▸ What needs to be done:
Reproduce the records below, from their start through the line containing "The brown stone stairs at center are", and leave the pictures out.

Top of Data excerpts

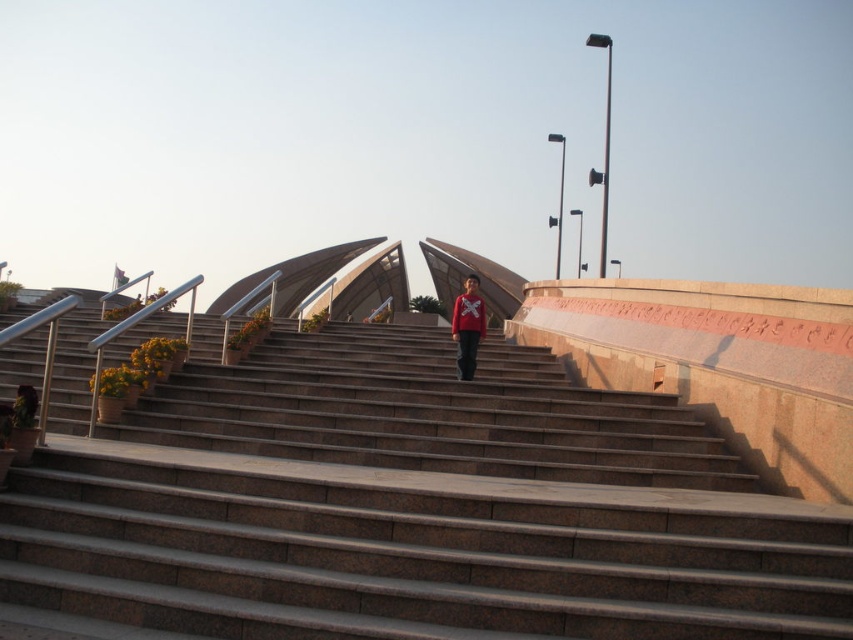
You are carrying a matte red sweater at center and want to place it on the brown stone stairs at center. Will the sweater fit entirely on the stairs without overlapping the edges?

The brown stone stairs at center are wider than the matte red sweater at center, so the sweater will fit entirely without overlapping the edges.

You are standing at the bottom of the brown stone stairs at center and want to place a matte red sweater at center on the stairs. Considering their sizes, will the sweater fit on the stairs?

The brown stone stairs at center is bigger than matte red sweater at center, so the sweater will fit on the stairs since it is smaller in size.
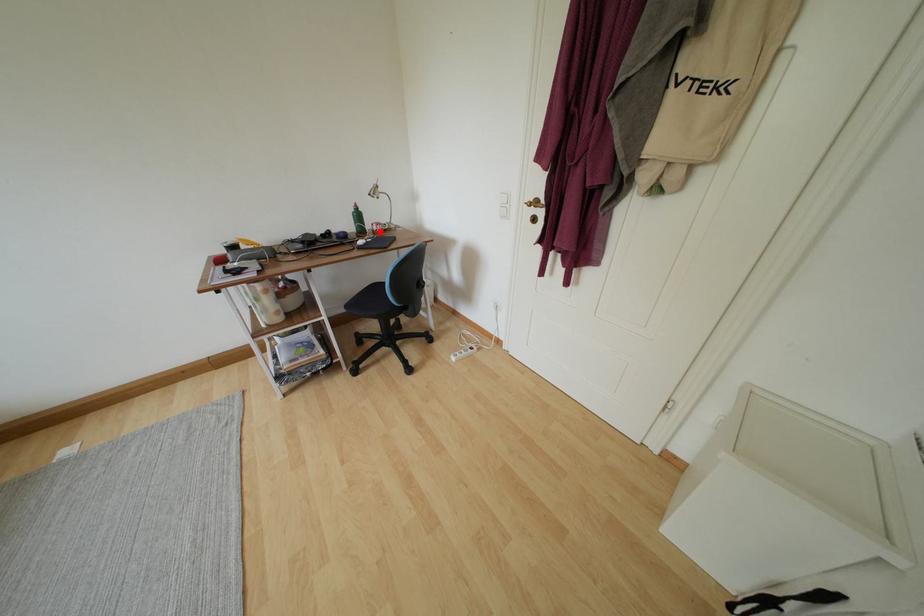
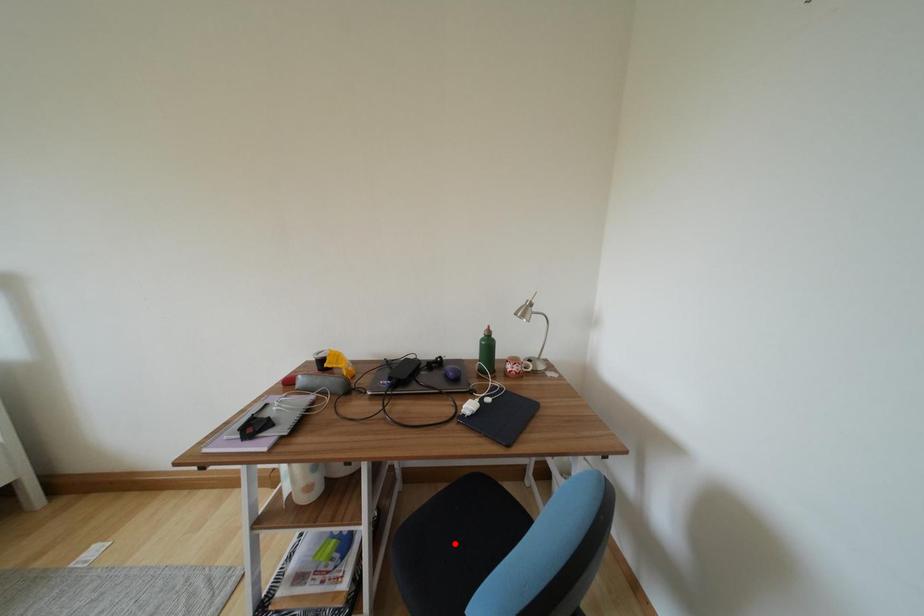
I am providing you with two images of the same scene from different viewpoints. A red point is marked on the first image and another point is marked on the second image. Are the points marked in image1 and image2 representing the same 3D position?

No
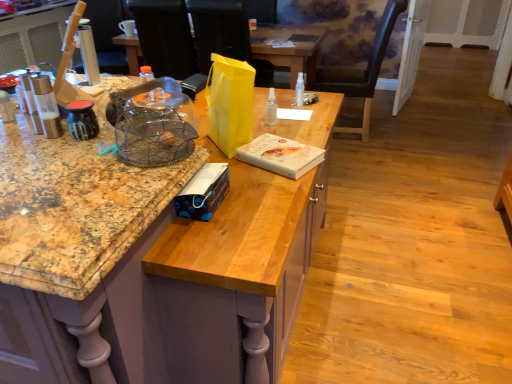
Identify the location of free space in front of black leather chair at upper right. (377, 156).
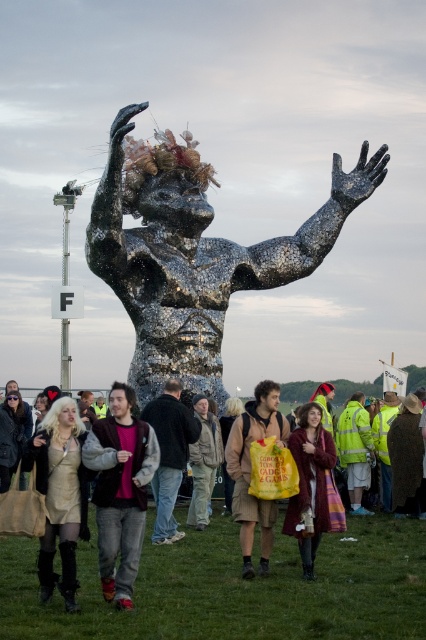
You are a photographer trying to capture a photo of the metallic sculpture. You notice two people wearing jackets in the foreground. Which jacket is positioned to the right of the other? The jackets are the matte black jacket at center and the camouflage jacket at center.

The matte black jacket at center is to the right of the camouflage jacket at center, so the matte black jacket at center is positioned to the right of the camouflage jacket at center.

You are a photographer at the festival and want to capture both the jeans at center and the yellow reflective jacket at center in the same frame. Given that your camera has a focal length of 50mm, which is suitable for a field of view that can cover up to 60 feet, will you be able to include both items in your photo?

The jeans at center and yellow reflective jacket at center are 58.81 feet apart from each other. Since the camera can cover up to 60 feet, the distance between them is within the field of view. Therefore, you can include both items in your photo.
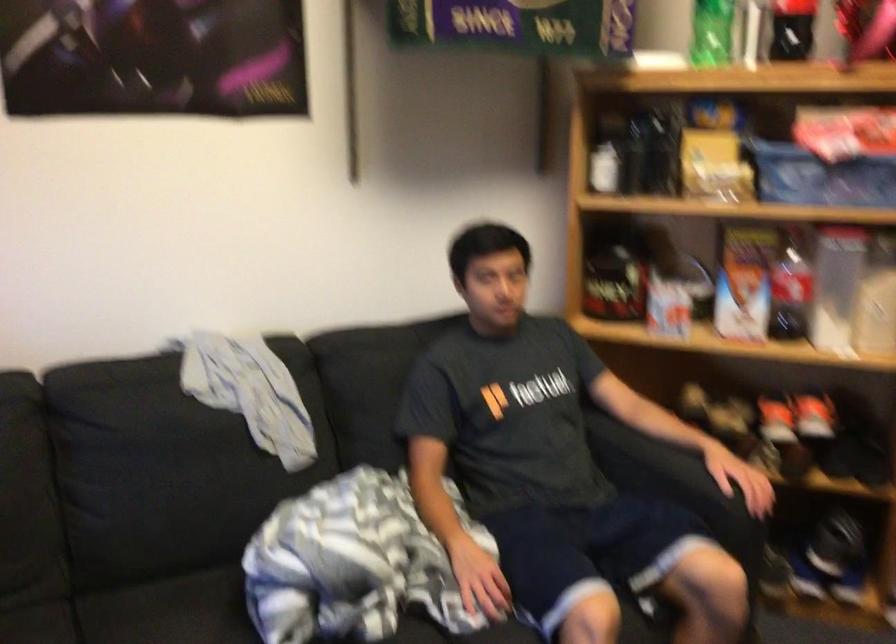
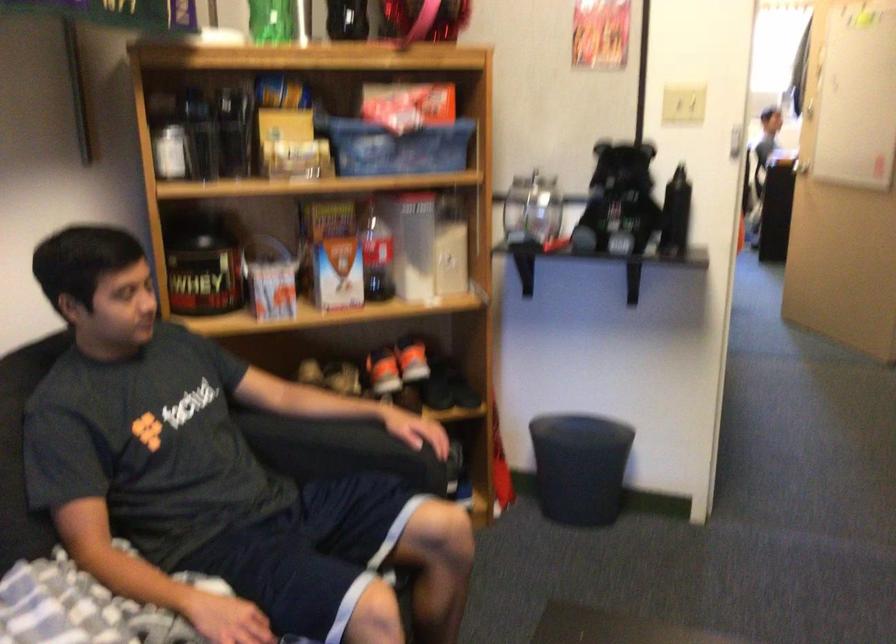
Locate, in the second image, the point that corresponds to [772,411] in the first image.

(383, 371)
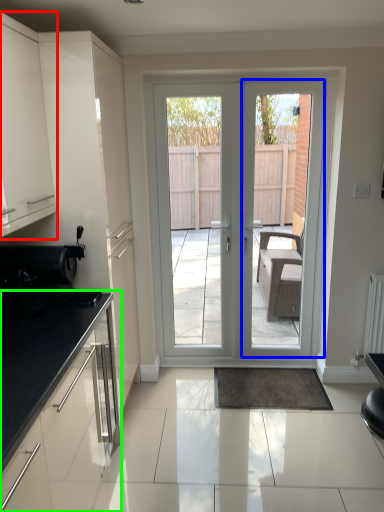
Question: Which is nearer to the cabinetry (highlighted by a red box)? screen door (highlighted by a blue box) or cabinetry (highlighted by a green box).

Choices:
 (A) screen door
 (B) cabinetry

Answer: (B)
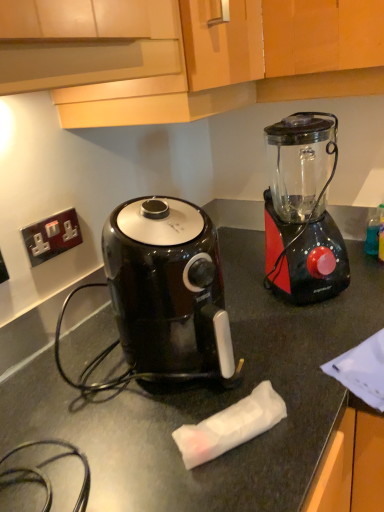
Question: From the image's perspective, is metallic socket at upper left under wooden cabinet at upper center?

Choices:
 (A) no
 (B) yes

Answer: (B)

Question: Considering the relative positions of metallic socket at upper left and wooden cabinet at upper center in the image provided, is metallic socket at upper left to the right of wooden cabinet at upper center from the viewer's perspective?

Choices:
 (A) no
 (B) yes

Answer: (A)

Question: Is metallic socket at upper left smaller than wooden cabinet at upper center?

Choices:
 (A) yes
 (B) no

Answer: (A)

Question: Considering the relative sizes of metallic socket at upper left and wooden cabinet at upper center in the image provided, is metallic socket at upper left bigger than wooden cabinet at upper center?

Choices:
 (A) yes
 (B) no

Answer: (B)

Question: Is metallic socket at upper left placed right next to wooden cabinet at upper center?

Choices:
 (A) yes
 (B) no

Answer: (B)

Question: From a real-world perspective, is black glossy air fryer at center above or below black plastic blender at right?

Choices:
 (A) above
 (B) below

Answer: (B)

Question: From the image's perspective, relative to black plastic blender at right, is black glossy air fryer at center above or below?

Choices:
 (A) above
 (B) below

Answer: (B)

Question: Is black glossy air fryer at center inside or outside of black plastic blender at right?

Choices:
 (A) outside
 (B) inside

Answer: (A)

Question: Relative to black plastic blender at right, is black glossy air fryer at center in front or behind?

Choices:
 (A) front
 (B) behind

Answer: (A)

Question: In the image, is black glossy air fryer at center on the left side or the right side of wooden cabinet at upper center?

Choices:
 (A) right
 (B) left

Answer: (B)

Question: Considering the positions of black glossy air fryer at center and wooden cabinet at upper center in the image, is black glossy air fryer at center taller or shorter than wooden cabinet at upper center?

Choices:
 (A) short
 (B) tall

Answer: (B)

Question: In terms of size, does black glossy air fryer at center appear bigger or smaller than wooden cabinet at upper center?

Choices:
 (A) small
 (B) big

Answer: (A)

Question: Considering their positions, is black glossy air fryer at center located in front of or behind wooden cabinet at upper center?

Choices:
 (A) behind
 (B) front

Answer: (A)

Question: From a real-world perspective, is metallic socket at upper left physically located above or below wooden cabinet at upper center?

Choices:
 (A) above
 (B) below

Answer: (B)

Question: Is metallic socket at upper left spatially inside wooden cabinet at upper center, or outside of it?

Choices:
 (A) inside
 (B) outside

Answer: (B)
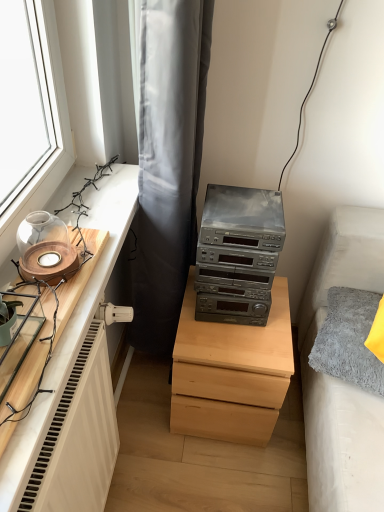
The height and width of the screenshot is (512, 384). I want to click on free spot in front of wooden candle holder at left, so click(x=40, y=306).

Bottom of Data excerpts

▸ Solution to this exercise:
You are carrying a matte red sweater at center and want to place it on the brown stone stairs at center. Will the sweater fit entirely on the stairs without overlapping the edges?

The brown stone stairs at center are wider than the matte red sweater at center, so the sweater will fit entirely without overlapping the edges.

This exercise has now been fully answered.